TASK TO CARRY OUT: Look through the records below and copy each line that includes the word "tile".

DATA FOR THIS EXERCISE:
◇ ◇ ◇ ◇ ◇

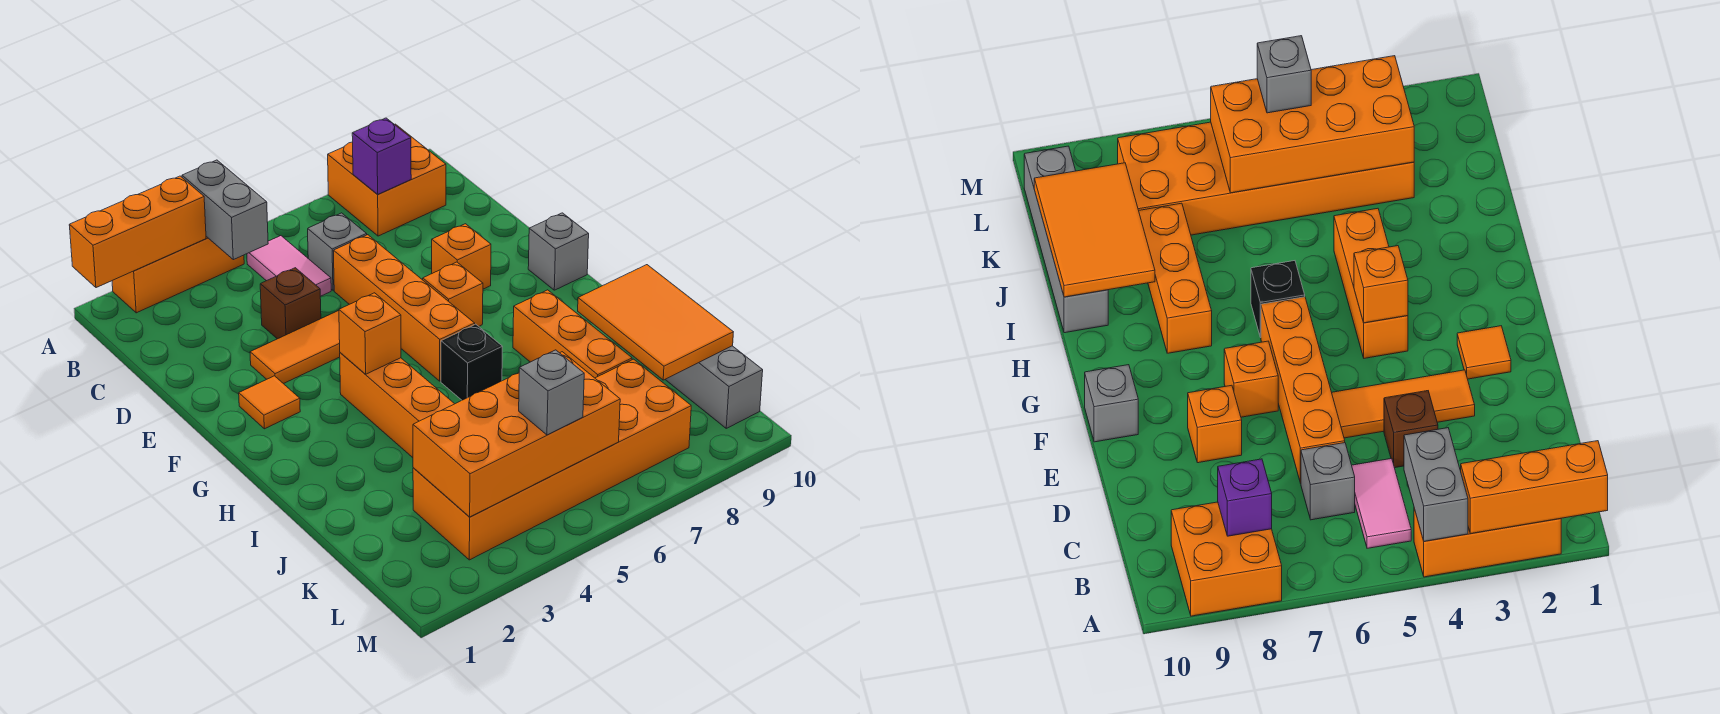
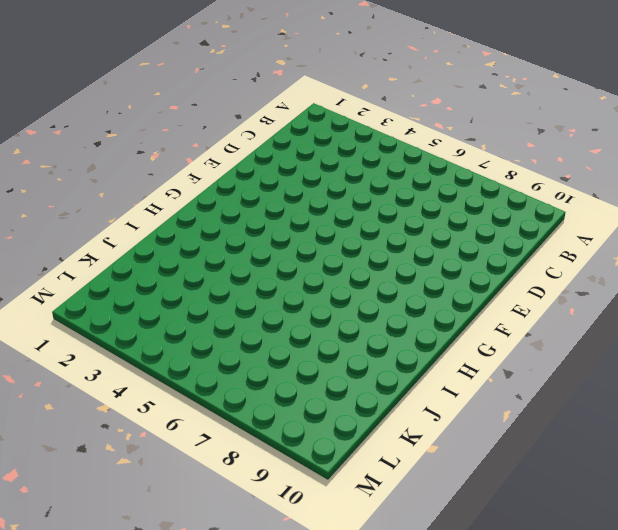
none -> orange 1x3 brick [112,237,244,313]
none -> orange 2x2 brick [328,124,446,236]
none -> pink 1x2 tile [247,236,331,296]

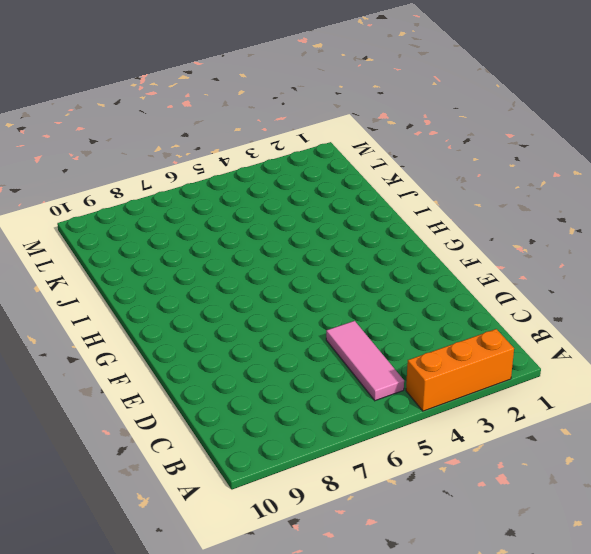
pink 1x3 tile [326,321,404,401] -> pink 1x2 tile [247,236,331,296]
none -> orange 2x2 brick [328,124,446,236]
none -> grey 1x1 brick [308,213,367,290]
none -> brown 1x1 brick [260,268,321,339]

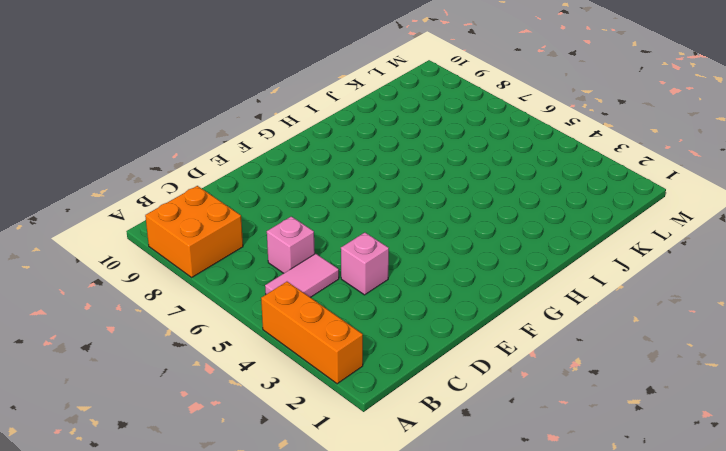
pink 1x1 brick [267,216,315,273] -> grey 1x1 brick [308,213,367,290]
pink 1x1 brick [341,233,389,295] -> brown 1x1 brick [260,268,321,339]
none -> orange 1x4 brick [333,235,475,381]
none -> orange 1x3 tile [250,311,340,384]
none -> orange 1x1 brick [432,224,491,289]

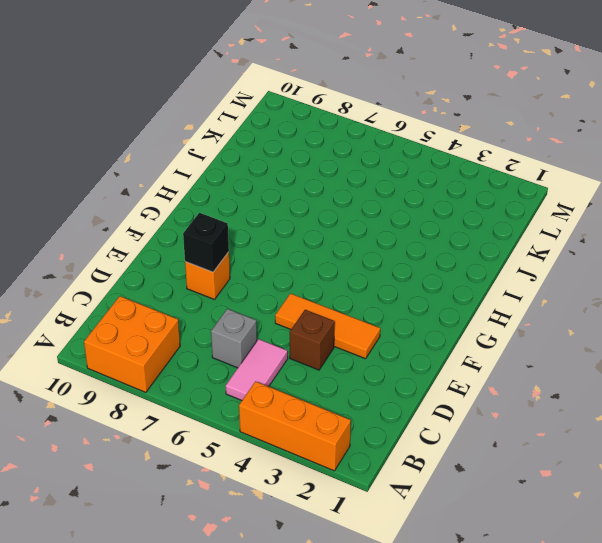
black 1x1 brick [183,213,229,272] -> black 1x1 brick moved to [441,324,502,400]
none -> orange 1x4 brick [333,235,475,381]
none -> orange 1x1 tile [239,376,300,429]
none -> orange 1x1 brick [423,262,483,326]

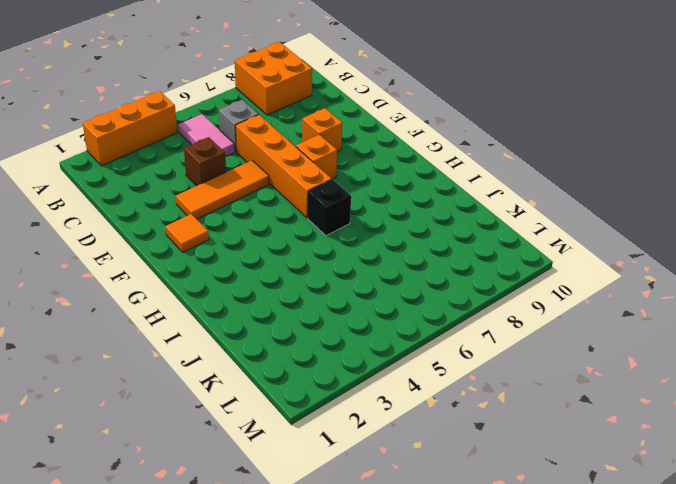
none -> grey 1x1 brick [528,213,589,290]
none -> orange 1x3 brick [340,353,454,458]
none -> orange 1x3 brick [513,290,632,378]

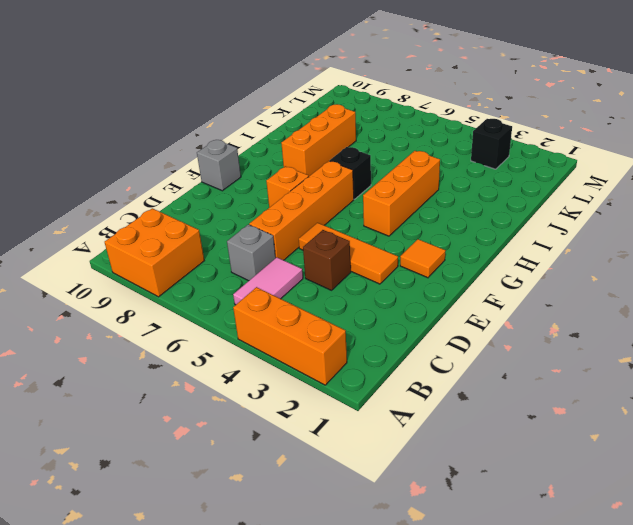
black 1x1 brick [471,119,512,169] -> orange 2x6 brick [413,359,691,560]
none -> orange 1x1 brick [432,224,491,289]
none -> grey 1x4 brick [665,346,763,428]
none -> orange 1x3 brick [69,176,206,288]

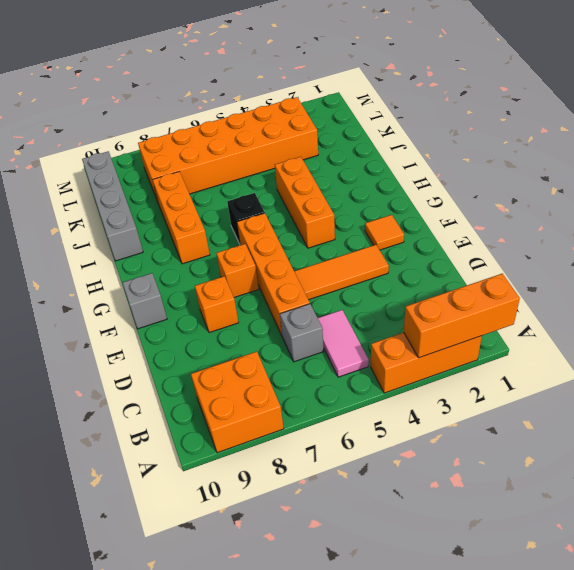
none -> brown 1x1 brick [260,268,321,339]
none -> grey 1x2 brick [182,160,268,260]
none -> purple 1x1 brick [352,118,411,194]

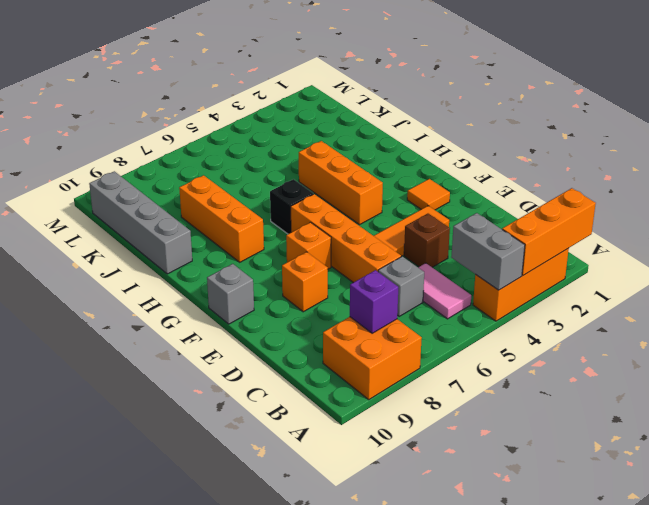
none -> orange 2x6 brick [413,359,691,560]
none -> orange 1x1 brick [339,293,401,374]
none -> orange 2x3 tile [578,265,733,380]

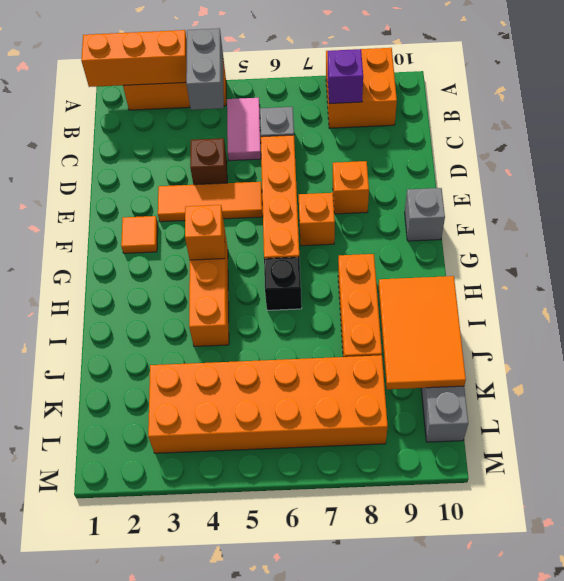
none -> orange 2x4 brick [413,352,620,517]
none -> grey 1x1 brick [519,350,584,435]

◇ ◇ ◇ ◇ ◇

OUTPUT:
none -> pink 1x2 tile [247,236,331,296]
pink 1x3 tile [326,321,404,401] -> pink 1x2 tile [247,236,331,296]
none -> orange 1x3 tile [250,311,340,384]
none -> orange 1x1 tile [239,376,300,429]
none -> orange 2x3 tile [578,265,733,380]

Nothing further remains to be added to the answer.